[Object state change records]
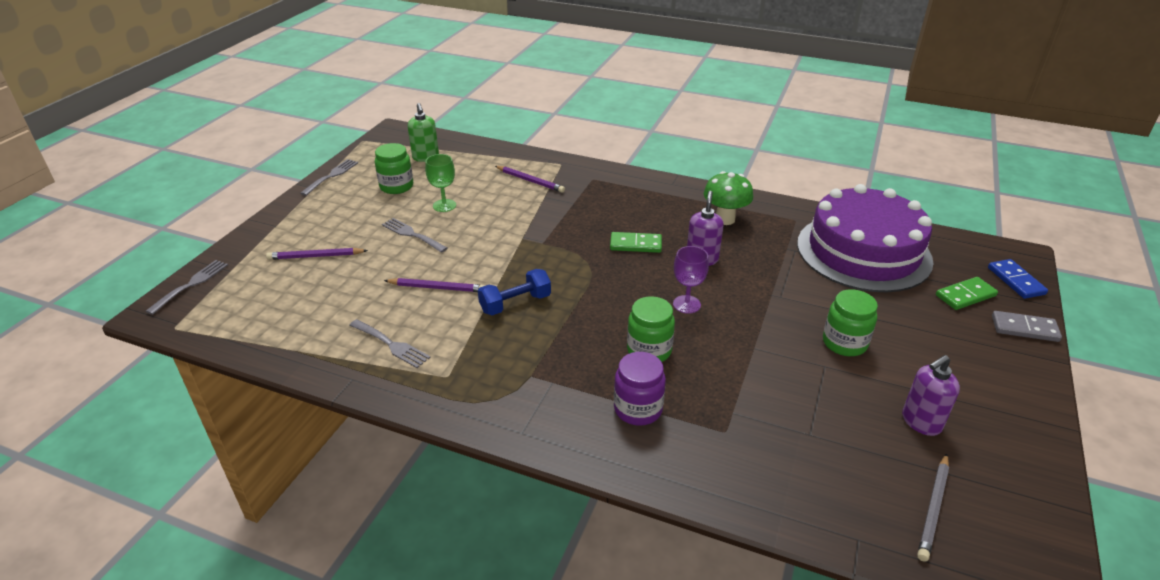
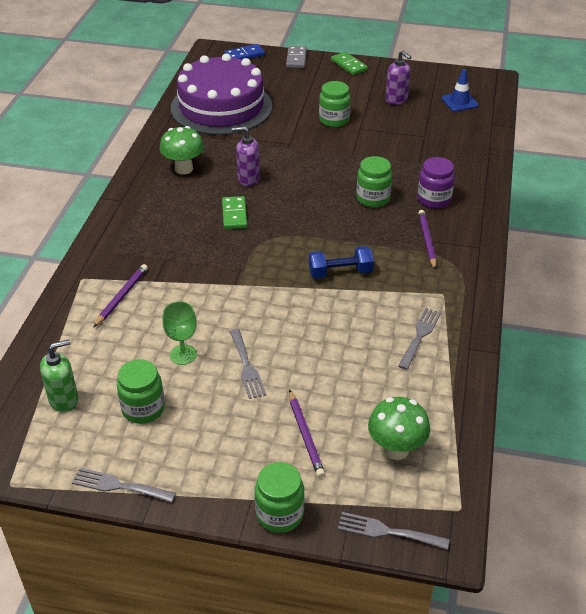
camera: 100 degrees left, 5 degrees up
(252, 236) = (279, 514): none -> green jar
(263, 303) = (396, 449): none -> green mushroom
(412, 234) = (247, 367): grey fork -> grey fork turned 45 degrees counterclockwise
(437, 288) = (332, 326): purple pencil -> purple pencil (427, 241)
(515, 303) = (340, 273): blue dumbbell -> blue dumbbell turned 60 degrees counterclockwise
(686, 304) = (312, 184): purple goblet -> none
(933, 509) = (459, 102): grey pencil -> blue traffic cone
(965, 295) = (266, 74): green domino -> green domino (349, 65)

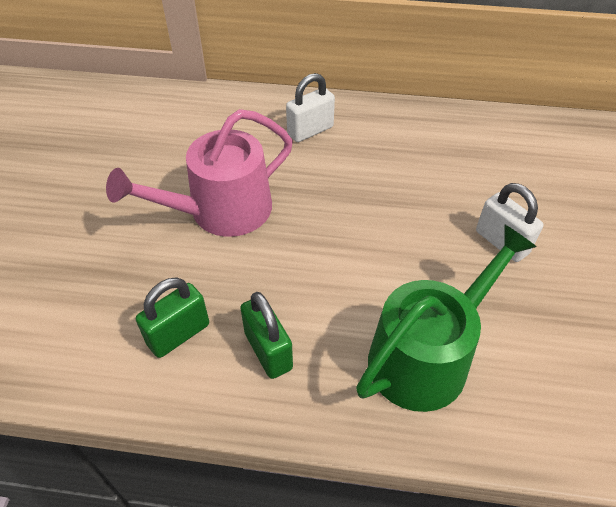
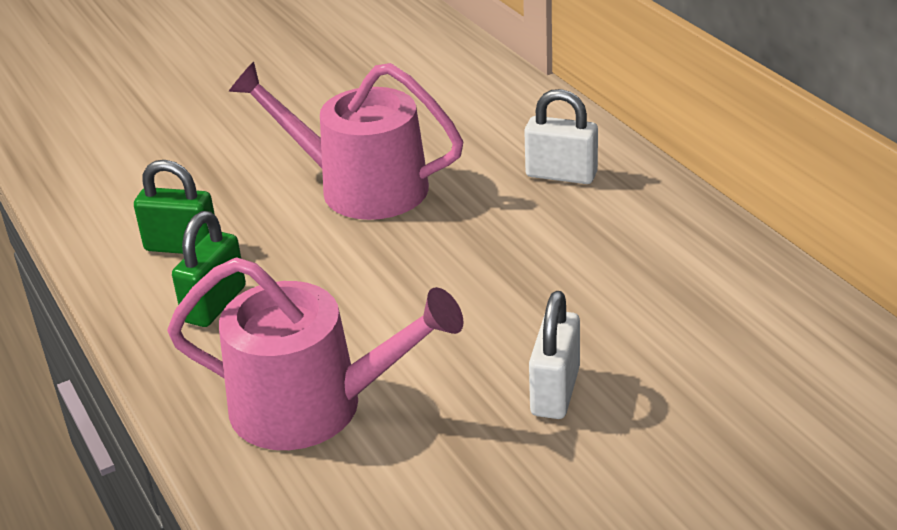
camera: 55 degrees right, 15 degrees down
(426, 355) = (312, 406): green watering can -> pink watering can

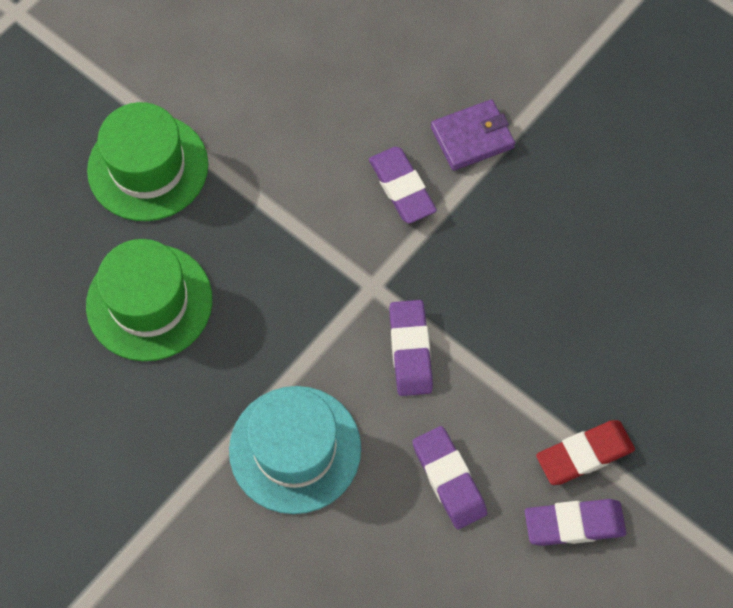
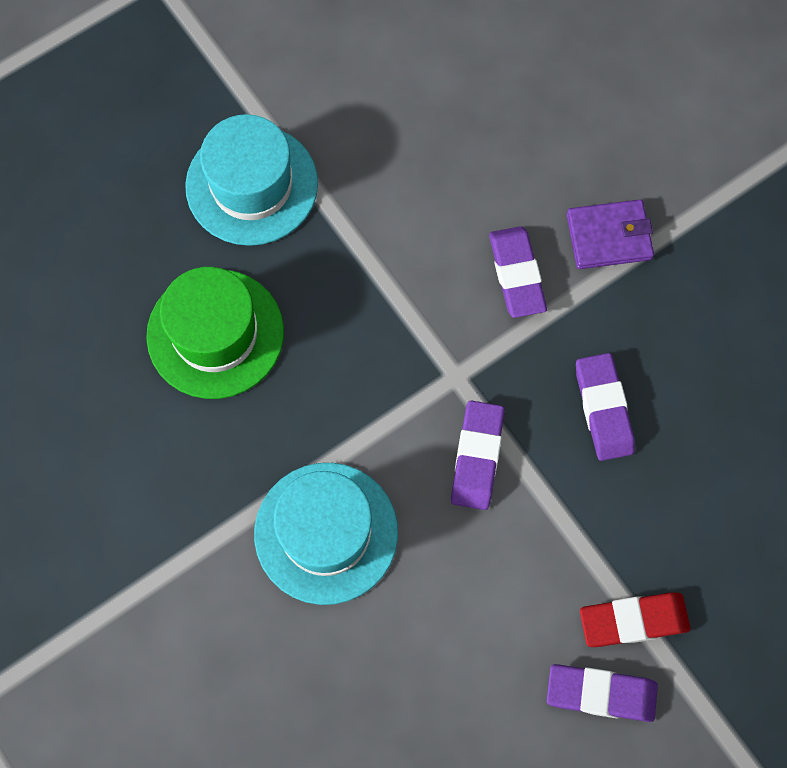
camera: 15 degrees right, 5 degrees up
(148, 167) = (252, 185): green hat -> turquoise hat
(449, 479) = (480, 608): purple eraser -> purple eraser (603, 409)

[Aim of the exercise] State how many lines in the records above contain the word "purple". Give nothing but the number.

[Output for this task] 3